Records to process —
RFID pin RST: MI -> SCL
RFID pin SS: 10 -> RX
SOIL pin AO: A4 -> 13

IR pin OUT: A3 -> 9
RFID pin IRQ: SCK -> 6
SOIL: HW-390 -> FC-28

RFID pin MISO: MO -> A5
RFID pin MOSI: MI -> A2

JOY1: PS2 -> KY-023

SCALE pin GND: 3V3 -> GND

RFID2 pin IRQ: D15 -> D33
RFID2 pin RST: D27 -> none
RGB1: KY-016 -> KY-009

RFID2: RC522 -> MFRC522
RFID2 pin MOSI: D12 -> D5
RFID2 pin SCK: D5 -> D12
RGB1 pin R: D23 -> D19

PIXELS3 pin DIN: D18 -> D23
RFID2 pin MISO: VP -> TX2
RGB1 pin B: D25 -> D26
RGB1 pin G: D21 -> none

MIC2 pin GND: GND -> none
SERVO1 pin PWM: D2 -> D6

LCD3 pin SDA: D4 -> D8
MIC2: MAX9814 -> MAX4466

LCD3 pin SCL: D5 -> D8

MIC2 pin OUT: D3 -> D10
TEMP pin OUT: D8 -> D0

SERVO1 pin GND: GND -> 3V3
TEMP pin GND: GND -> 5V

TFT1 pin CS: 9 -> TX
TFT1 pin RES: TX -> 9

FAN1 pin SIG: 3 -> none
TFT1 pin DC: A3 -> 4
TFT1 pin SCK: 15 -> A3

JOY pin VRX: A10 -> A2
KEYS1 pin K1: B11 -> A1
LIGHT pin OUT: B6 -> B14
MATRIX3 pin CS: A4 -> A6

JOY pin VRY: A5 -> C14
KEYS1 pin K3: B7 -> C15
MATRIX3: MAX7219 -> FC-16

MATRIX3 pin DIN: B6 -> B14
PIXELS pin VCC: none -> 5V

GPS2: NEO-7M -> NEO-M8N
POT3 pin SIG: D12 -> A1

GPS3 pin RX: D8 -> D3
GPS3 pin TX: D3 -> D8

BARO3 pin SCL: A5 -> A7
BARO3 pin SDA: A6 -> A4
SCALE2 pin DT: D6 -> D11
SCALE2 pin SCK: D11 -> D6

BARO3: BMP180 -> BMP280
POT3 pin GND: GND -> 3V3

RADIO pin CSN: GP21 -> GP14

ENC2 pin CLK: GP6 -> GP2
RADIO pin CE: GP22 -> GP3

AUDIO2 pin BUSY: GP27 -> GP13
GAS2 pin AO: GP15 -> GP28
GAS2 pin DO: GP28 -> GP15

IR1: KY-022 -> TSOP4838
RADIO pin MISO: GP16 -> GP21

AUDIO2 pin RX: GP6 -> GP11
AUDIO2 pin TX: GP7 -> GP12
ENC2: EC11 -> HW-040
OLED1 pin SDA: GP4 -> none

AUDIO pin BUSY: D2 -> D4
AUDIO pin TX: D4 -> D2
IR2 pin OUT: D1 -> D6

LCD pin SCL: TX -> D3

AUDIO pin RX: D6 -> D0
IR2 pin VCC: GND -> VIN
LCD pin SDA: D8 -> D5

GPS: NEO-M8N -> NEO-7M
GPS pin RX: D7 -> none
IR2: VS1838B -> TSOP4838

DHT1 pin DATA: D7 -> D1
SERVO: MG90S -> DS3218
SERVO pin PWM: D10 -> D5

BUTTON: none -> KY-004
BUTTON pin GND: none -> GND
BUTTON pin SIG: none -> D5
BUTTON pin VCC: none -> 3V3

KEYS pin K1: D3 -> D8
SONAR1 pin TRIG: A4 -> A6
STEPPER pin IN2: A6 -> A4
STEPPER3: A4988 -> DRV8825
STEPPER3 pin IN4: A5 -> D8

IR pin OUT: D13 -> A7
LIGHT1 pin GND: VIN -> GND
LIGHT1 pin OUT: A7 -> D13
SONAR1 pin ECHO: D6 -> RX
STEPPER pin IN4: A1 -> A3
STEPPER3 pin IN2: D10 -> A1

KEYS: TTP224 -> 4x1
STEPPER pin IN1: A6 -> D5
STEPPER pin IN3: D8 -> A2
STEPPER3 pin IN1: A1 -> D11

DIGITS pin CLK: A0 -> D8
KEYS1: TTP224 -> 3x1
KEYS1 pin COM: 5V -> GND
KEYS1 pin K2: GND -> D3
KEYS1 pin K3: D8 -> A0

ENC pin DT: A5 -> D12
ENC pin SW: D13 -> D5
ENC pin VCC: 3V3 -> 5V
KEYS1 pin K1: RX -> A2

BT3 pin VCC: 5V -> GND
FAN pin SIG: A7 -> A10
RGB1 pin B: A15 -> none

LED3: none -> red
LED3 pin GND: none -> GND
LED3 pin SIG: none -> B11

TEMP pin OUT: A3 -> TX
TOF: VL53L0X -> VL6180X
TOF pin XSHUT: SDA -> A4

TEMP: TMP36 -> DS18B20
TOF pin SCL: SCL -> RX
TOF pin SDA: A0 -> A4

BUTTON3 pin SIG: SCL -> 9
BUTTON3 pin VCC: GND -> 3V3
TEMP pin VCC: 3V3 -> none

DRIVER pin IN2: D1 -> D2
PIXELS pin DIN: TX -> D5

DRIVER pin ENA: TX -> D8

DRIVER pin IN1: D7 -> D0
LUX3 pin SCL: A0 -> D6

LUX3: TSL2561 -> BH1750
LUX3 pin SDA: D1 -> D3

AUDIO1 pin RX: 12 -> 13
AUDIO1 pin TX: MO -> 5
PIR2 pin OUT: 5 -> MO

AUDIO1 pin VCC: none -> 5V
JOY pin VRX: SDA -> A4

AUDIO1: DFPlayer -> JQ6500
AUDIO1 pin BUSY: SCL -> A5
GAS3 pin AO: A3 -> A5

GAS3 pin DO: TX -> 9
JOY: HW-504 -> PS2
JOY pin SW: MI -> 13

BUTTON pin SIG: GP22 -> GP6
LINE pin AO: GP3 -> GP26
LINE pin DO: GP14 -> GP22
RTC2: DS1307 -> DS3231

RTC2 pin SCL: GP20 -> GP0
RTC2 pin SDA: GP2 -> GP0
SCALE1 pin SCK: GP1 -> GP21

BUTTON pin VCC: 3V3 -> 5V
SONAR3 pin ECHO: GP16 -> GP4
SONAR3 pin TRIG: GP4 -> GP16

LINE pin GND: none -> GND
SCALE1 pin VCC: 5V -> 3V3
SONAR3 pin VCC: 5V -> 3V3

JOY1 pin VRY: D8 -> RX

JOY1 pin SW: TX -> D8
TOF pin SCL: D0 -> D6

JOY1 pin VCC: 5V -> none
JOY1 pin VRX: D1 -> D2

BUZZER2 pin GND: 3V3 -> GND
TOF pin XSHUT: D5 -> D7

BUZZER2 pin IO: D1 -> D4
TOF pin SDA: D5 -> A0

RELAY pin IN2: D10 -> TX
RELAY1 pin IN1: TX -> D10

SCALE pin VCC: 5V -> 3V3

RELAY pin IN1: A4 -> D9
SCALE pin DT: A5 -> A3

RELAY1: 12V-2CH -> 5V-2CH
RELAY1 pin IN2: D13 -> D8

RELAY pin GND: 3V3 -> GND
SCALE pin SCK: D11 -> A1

Your goal — In the entries above, find the line holding "SERVO pin PWM: D10 -> D5" and the line holding "IR pin OUT: D13 -> A7"; print both of them and every line between, exactly, and nothing else.

Response area —
SERVO pin PWM: D10 -> D5

BUTTON: none -> KY-004
BUTTON pin GND: none -> GND
BUTTON pin SIG: none -> D5
BUTTON pin VCC: none -> 3V3

KEYS pin K1: D3 -> D8
SONAR1 pin TRIG: A4 -> A6
STEPPER pin IN2: A6 -> A4
STEPPER3: A4988 -> DRV8825
STEPPER3 pin IN4: A5 -> D8

IR pin OUT: D13 -> A7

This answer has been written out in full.